• [ACTIVITY] Could you set down exactly the lines in the records below between the line holding "PIXELS pin DIN: 9 -> 12" and the line holding "PIR pin OUT: MO -> 13", inclusive?

• [TASK INPUTS]
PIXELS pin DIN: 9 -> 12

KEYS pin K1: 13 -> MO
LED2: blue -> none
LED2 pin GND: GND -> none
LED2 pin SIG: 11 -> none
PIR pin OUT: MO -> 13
--
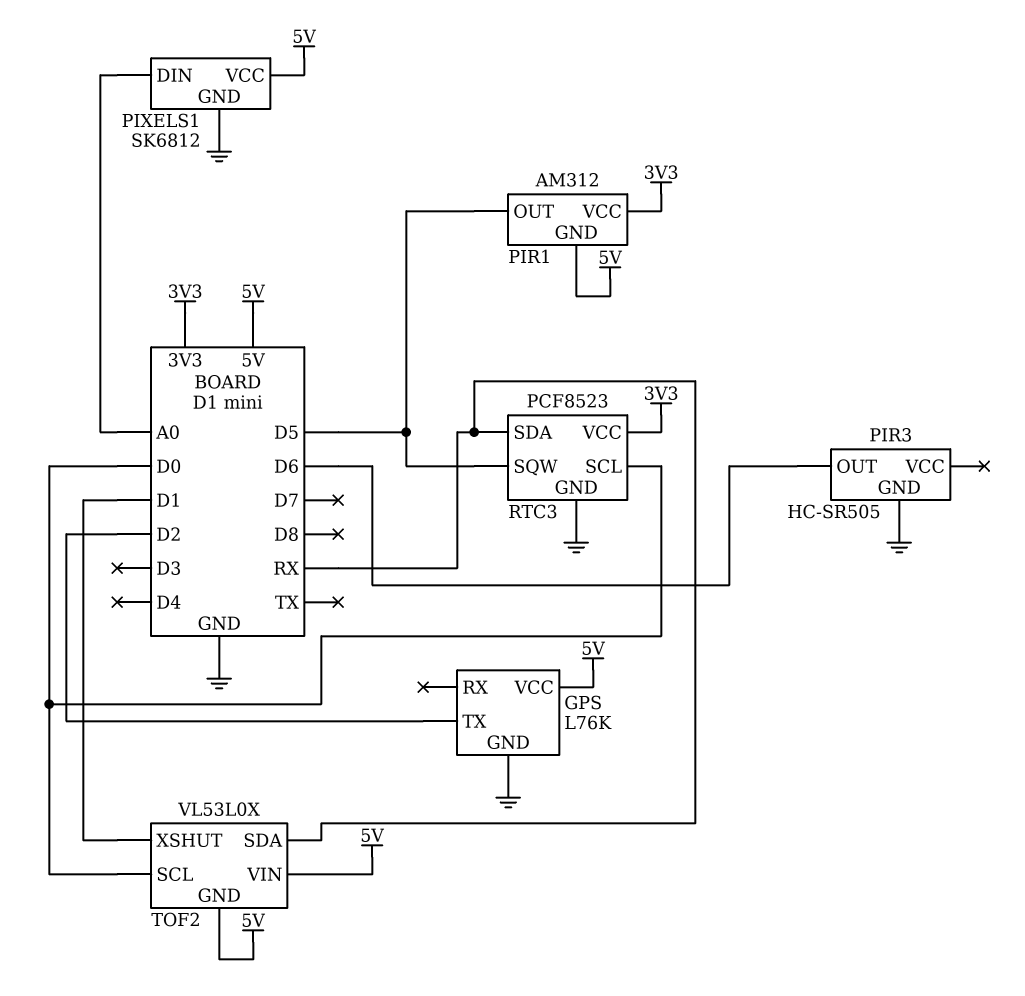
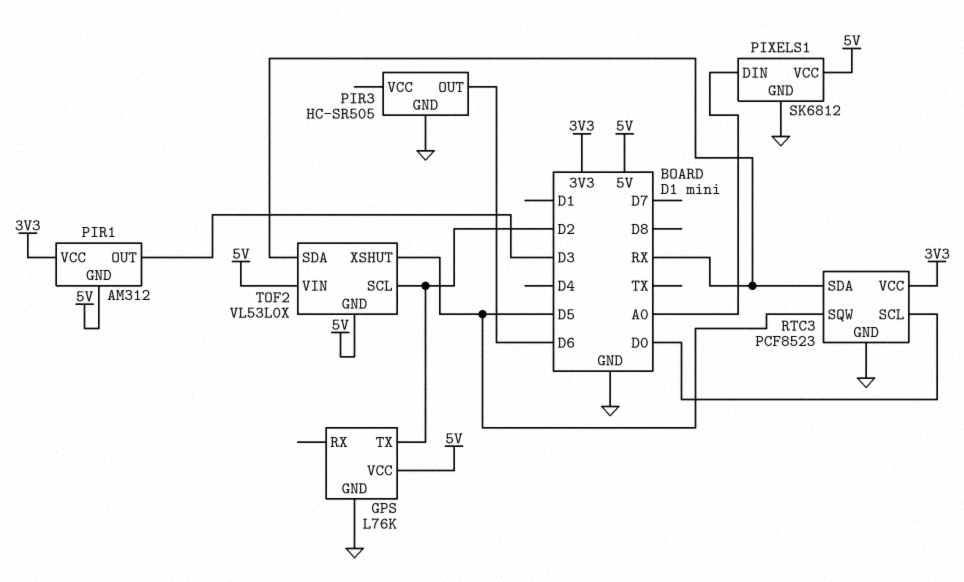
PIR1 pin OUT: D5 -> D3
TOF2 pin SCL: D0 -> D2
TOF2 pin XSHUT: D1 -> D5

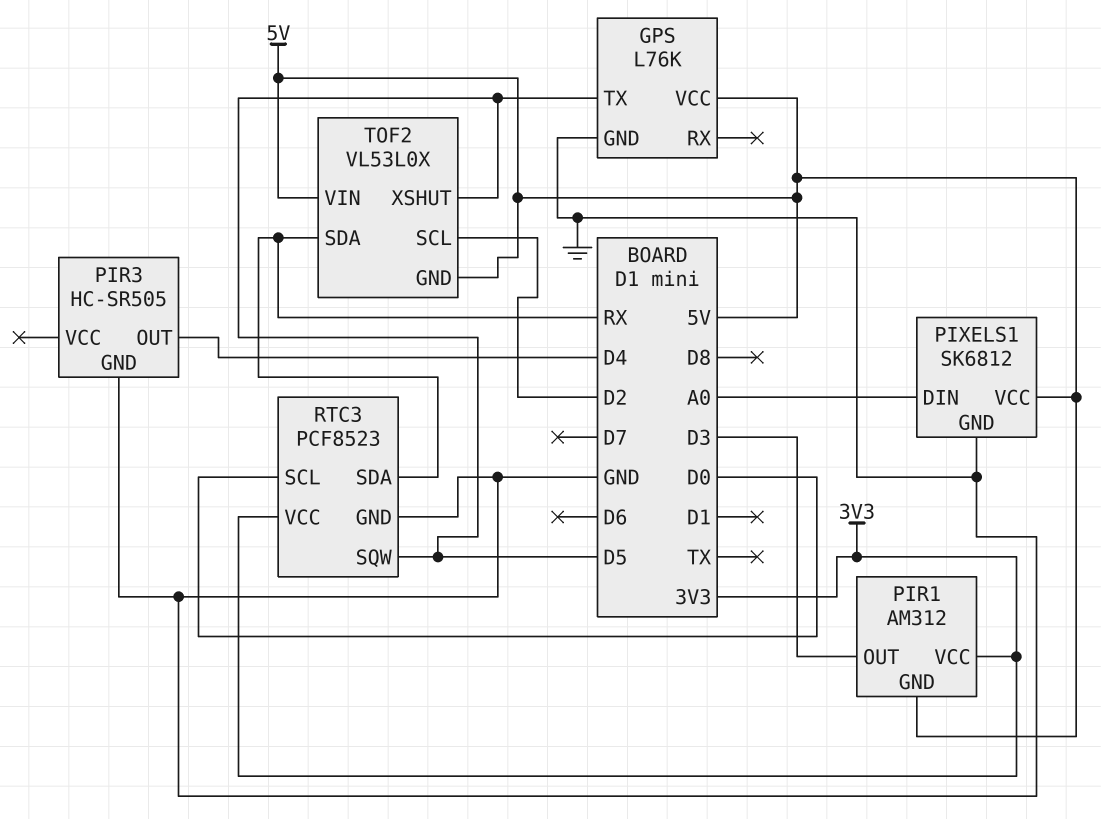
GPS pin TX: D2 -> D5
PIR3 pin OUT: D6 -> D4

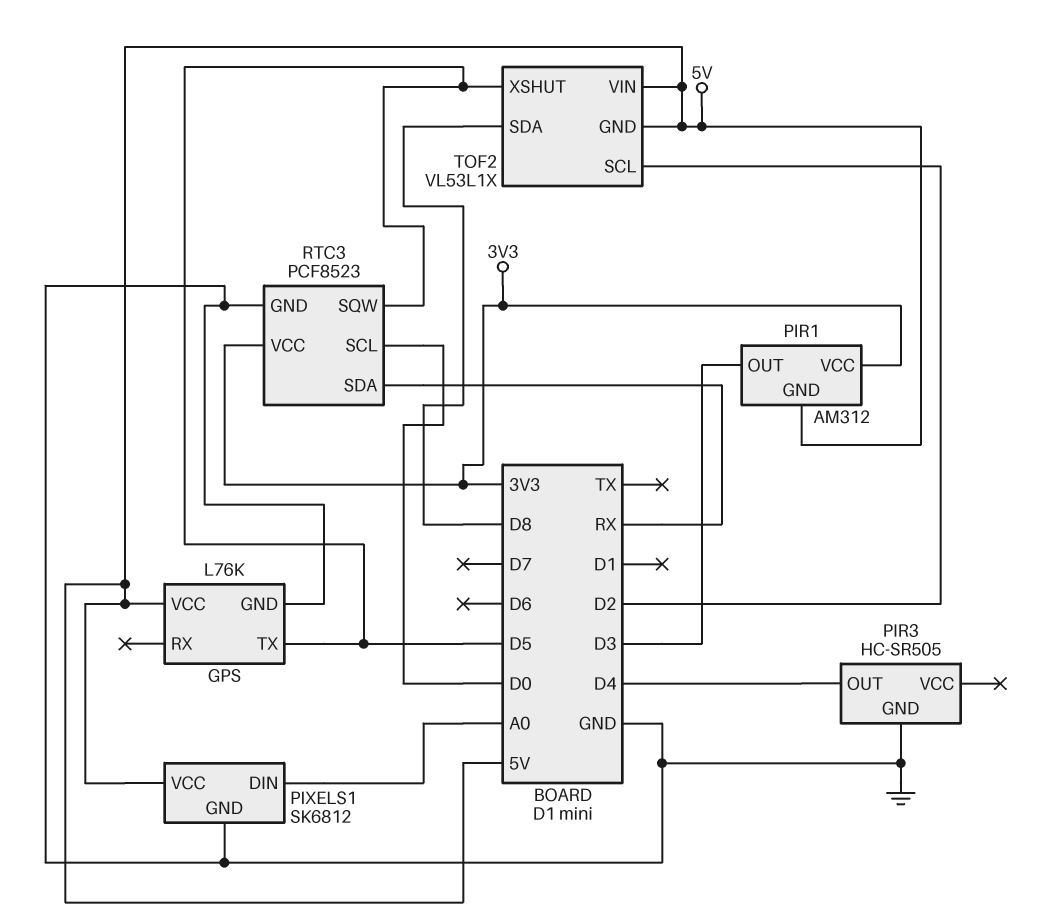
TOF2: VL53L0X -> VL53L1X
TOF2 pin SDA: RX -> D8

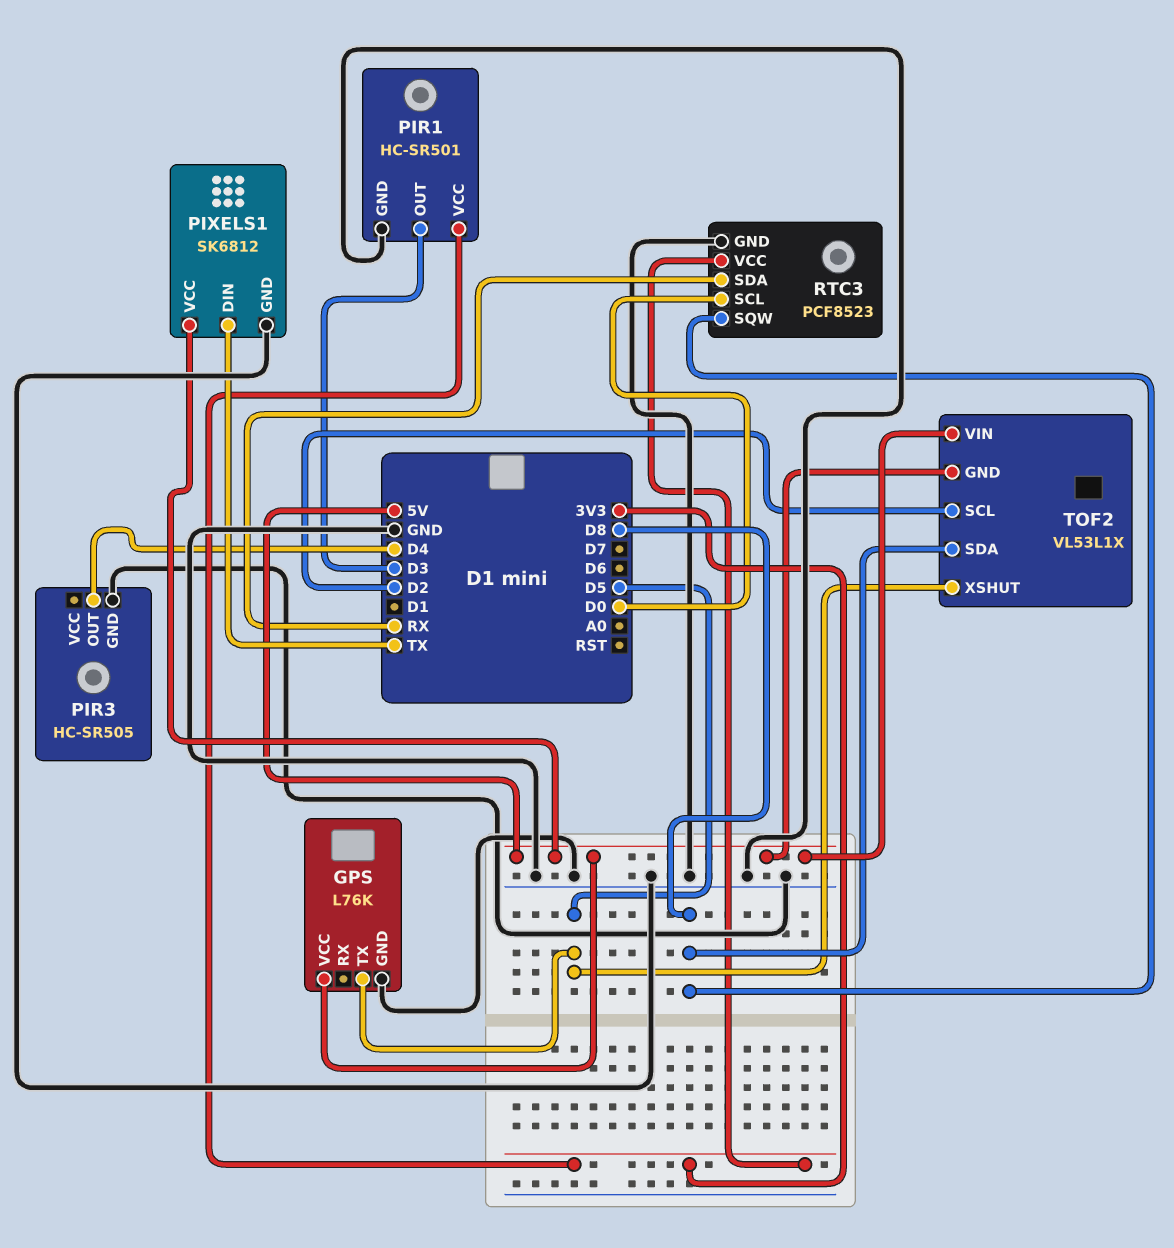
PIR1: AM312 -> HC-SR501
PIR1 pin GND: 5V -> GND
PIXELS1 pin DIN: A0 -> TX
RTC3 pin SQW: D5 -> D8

• [TASK OUTPUT]
PIXELS pin DIN: 9 -> 12

KEYS pin K1: 13 -> MO
LED2: blue -> none
LED2 pin GND: GND -> none
LED2 pin SIG: 11 -> none
PIR pin OUT: MO -> 13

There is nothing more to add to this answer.